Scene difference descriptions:
- - - - -

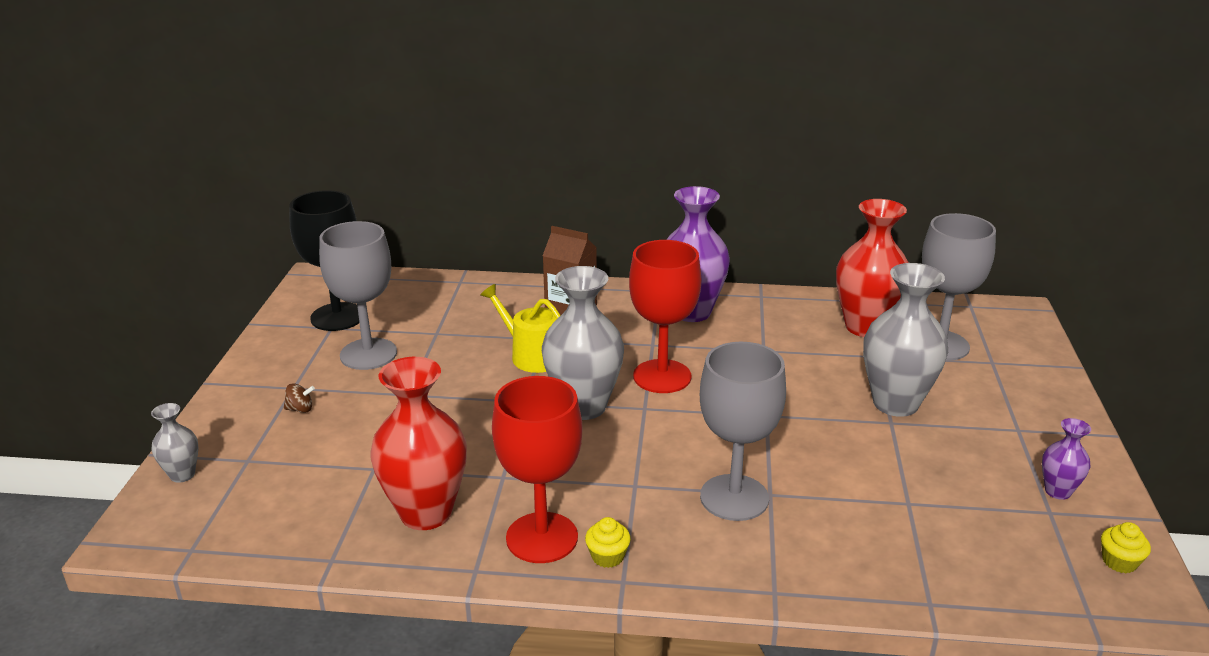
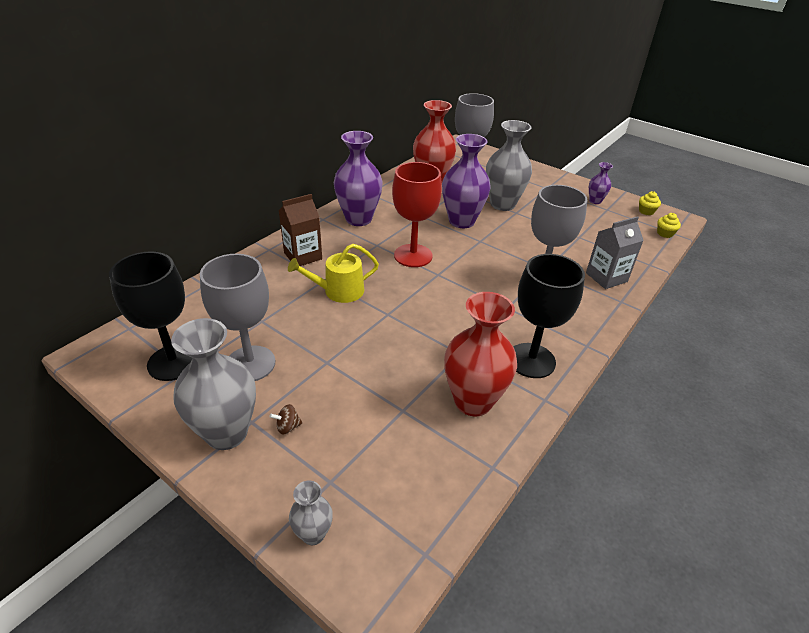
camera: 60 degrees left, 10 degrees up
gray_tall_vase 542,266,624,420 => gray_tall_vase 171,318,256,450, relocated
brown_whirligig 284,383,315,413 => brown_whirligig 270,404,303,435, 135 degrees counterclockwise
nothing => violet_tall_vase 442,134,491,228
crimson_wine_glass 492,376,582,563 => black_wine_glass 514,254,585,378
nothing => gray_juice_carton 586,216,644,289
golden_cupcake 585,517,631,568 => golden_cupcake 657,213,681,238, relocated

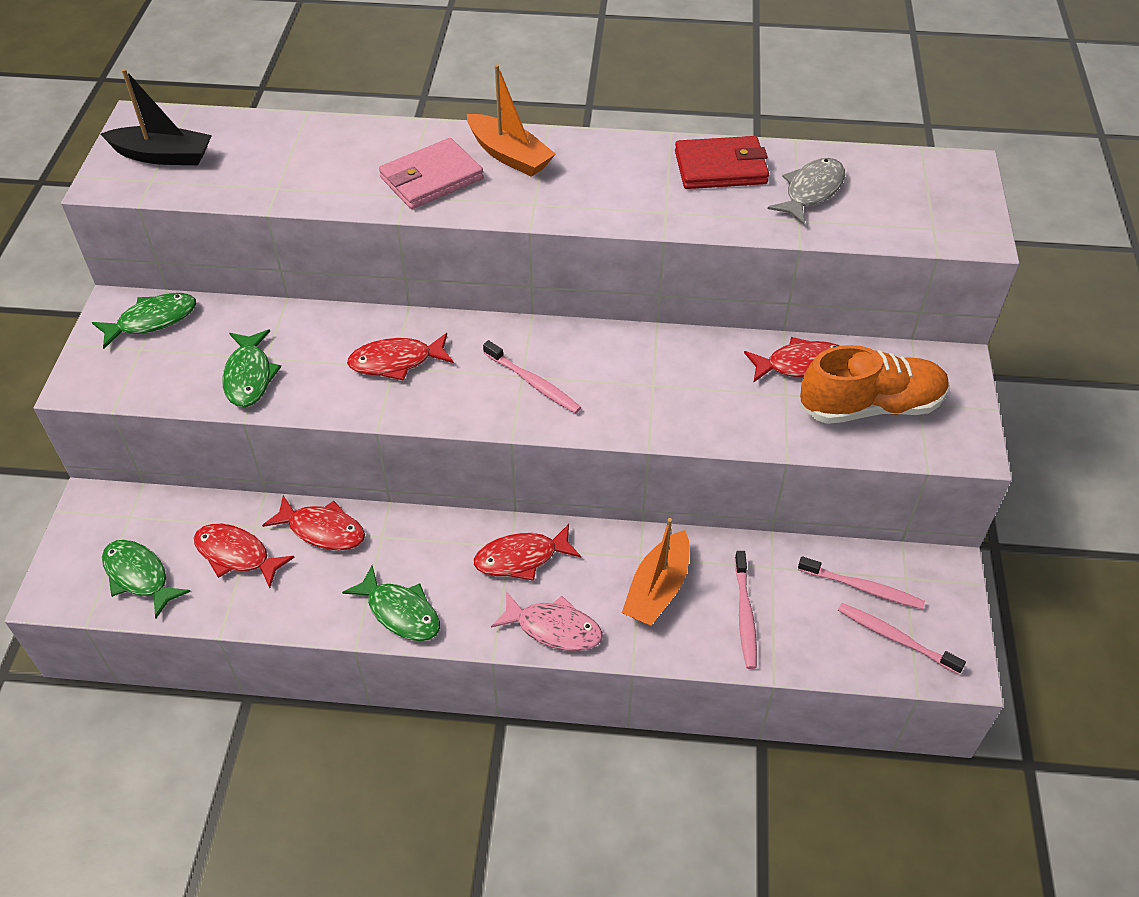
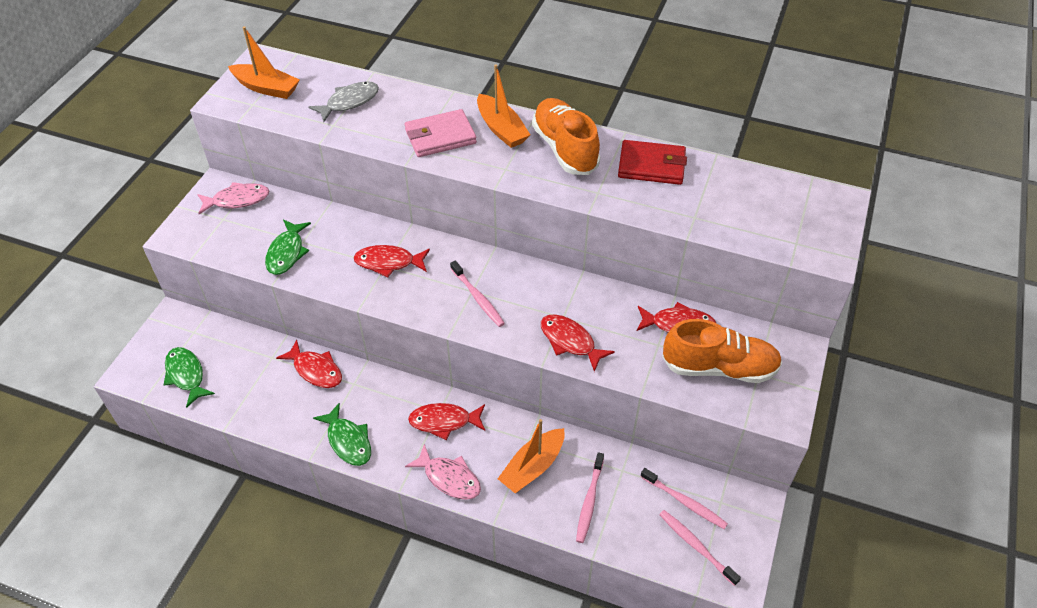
camera: 15 degrees right, 0 degrees up
green_fish 92,293,196,349 => rosy_fish 197,182,269,214
black_toy_boat 101,69,212,165 => orange_toy_boat 228,26,300,99
gray_fish 768,158,845,224 => gray_fish 309,81,379,122, relocated
nothing => orange_lace-up_shoe 532,98,600,175
crimson_fish 194,524,295,588 => crimson_fish 541,314,615,372, relocated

- - - - -

◆ About this task
Your reply must reproduce all of the entries exactly and contain no pictures.

◆ Response to the exercise
camera: 60 degrees left, 10 degrees up
gray_tall_vase 542,266,624,420 => gray_tall_vase 171,318,256,450, relocated
brown_whirligig 284,383,315,413 => brown_whirligig 270,404,303,435, 135 degrees counterclockwise
nothing => violet_tall_vase 442,134,491,228
crimson_wine_glass 492,376,582,563 => black_wine_glass 514,254,585,378
nothing => gray_juice_carton 586,216,644,289
golden_cupcake 585,517,631,568 => golden_cupcake 657,213,681,238, relocated

camera: 15 degrees right, 0 degrees up
green_fish 92,293,196,349 => rosy_fish 197,182,269,214
black_toy_boat 101,69,212,165 => orange_toy_boat 228,26,300,99
gray_fish 768,158,845,224 => gray_fish 309,81,379,122, relocated
nothing => orange_lace-up_shoe 532,98,600,175
crimson_fish 194,524,295,588 => crimson_fish 541,314,615,372, relocated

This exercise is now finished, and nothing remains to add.